THE DATA –
───
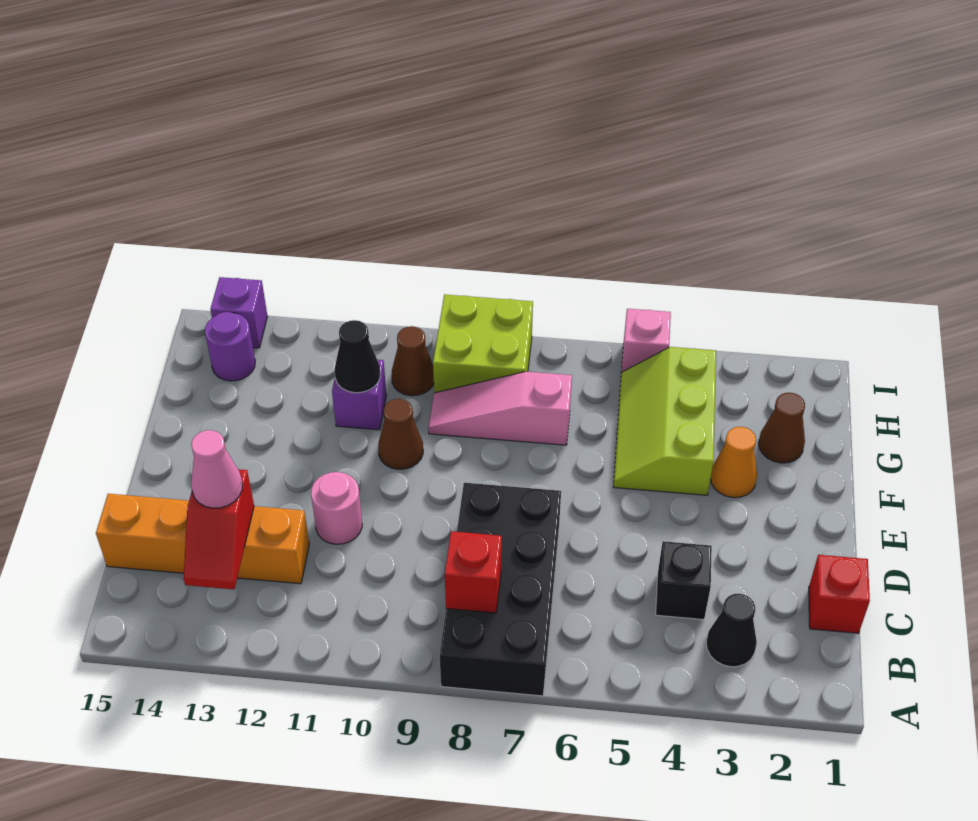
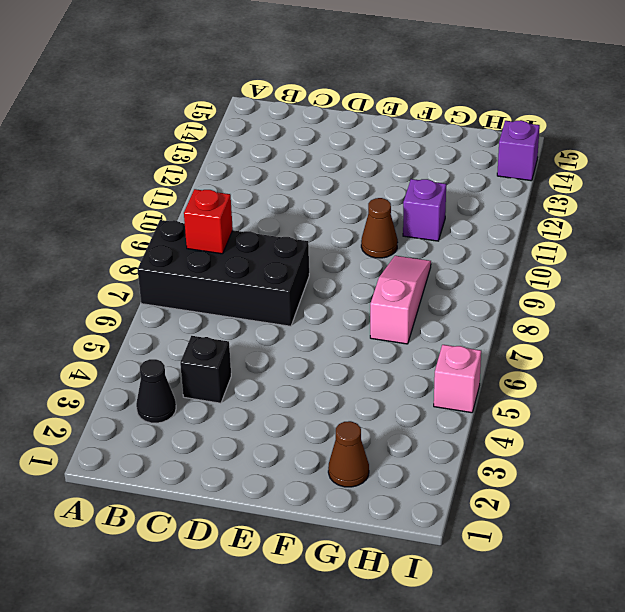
none -> red brick C1 level 1
none -> orange brick C12:C15 level 1
none -> pink round brick D11 level 1

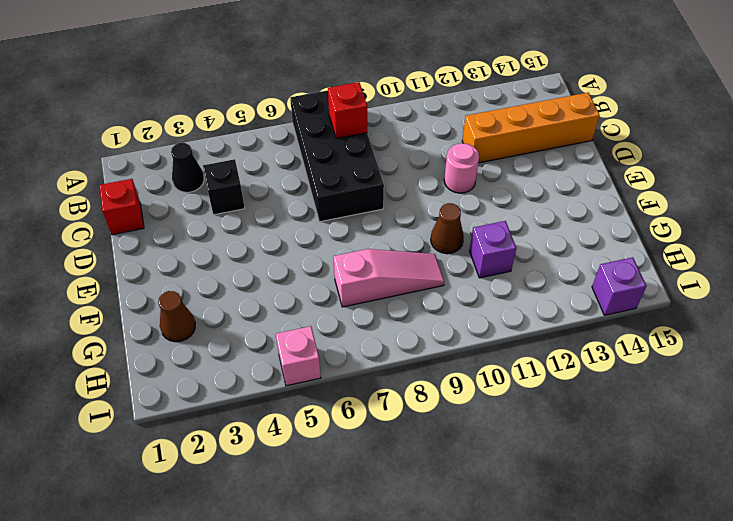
none -> orange cone F3 level 1
none -> lime slope F4:H5 level 1 top 4
none -> lime brick H8:I9 level 1

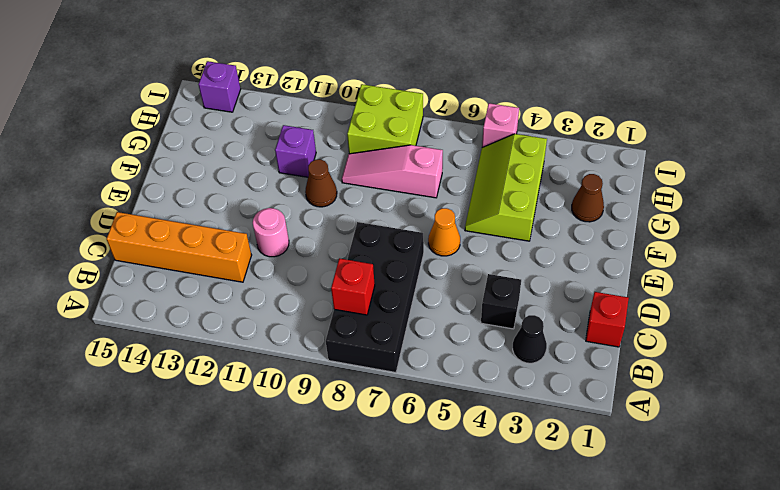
orange cone E6 level 1 -> orange cone F3 level 1
none -> brown cone H10 level 1
none -> purple round brick H14 level 1
none -> red slope B13:C13 level 2 top C

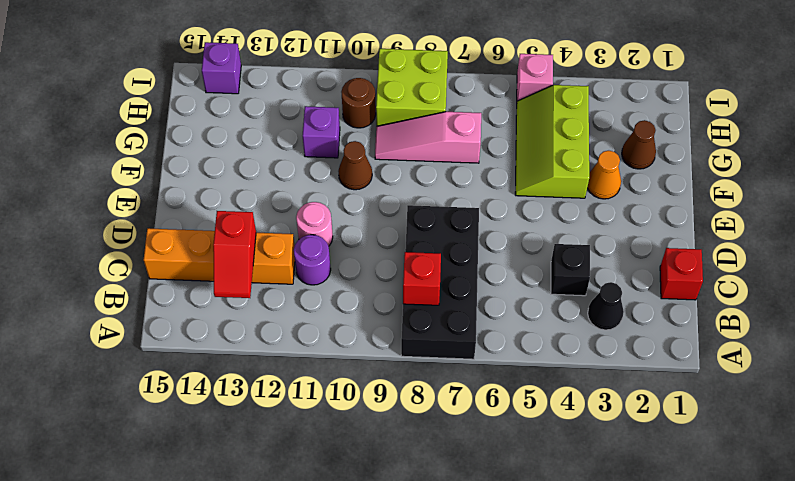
purple round brick C11 level 1 -> purple round brick H14 level 1
brown round brick H10 level 1 -> brown cone H10 level 1
none -> black cone G11 level 2
none -> pink cone C13 level 3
───
WORK TASK – Although the records above include pictures, the copy must contain only their exact text.

TASK RESULT –
none -> red brick C1 level 1
none -> orange brick C12:C15 level 1
none -> pink round brick D11 level 1

none -> orange cone F3 level 1
none -> lime slope F4:H5 level 1 top 4
none -> lime brick H8:I9 level 1

orange cone E6 level 1 -> orange cone F3 level 1
none -> brown cone H10 level 1
none -> purple round brick H14 level 1
none -> red slope B13:C13 level 2 top C

purple round brick C11 level 1 -> purple round brick H14 level 1
brown round brick H10 level 1 -> brown cone H10 level 1
none -> black cone G11 level 2
none -> pink cone C13 level 3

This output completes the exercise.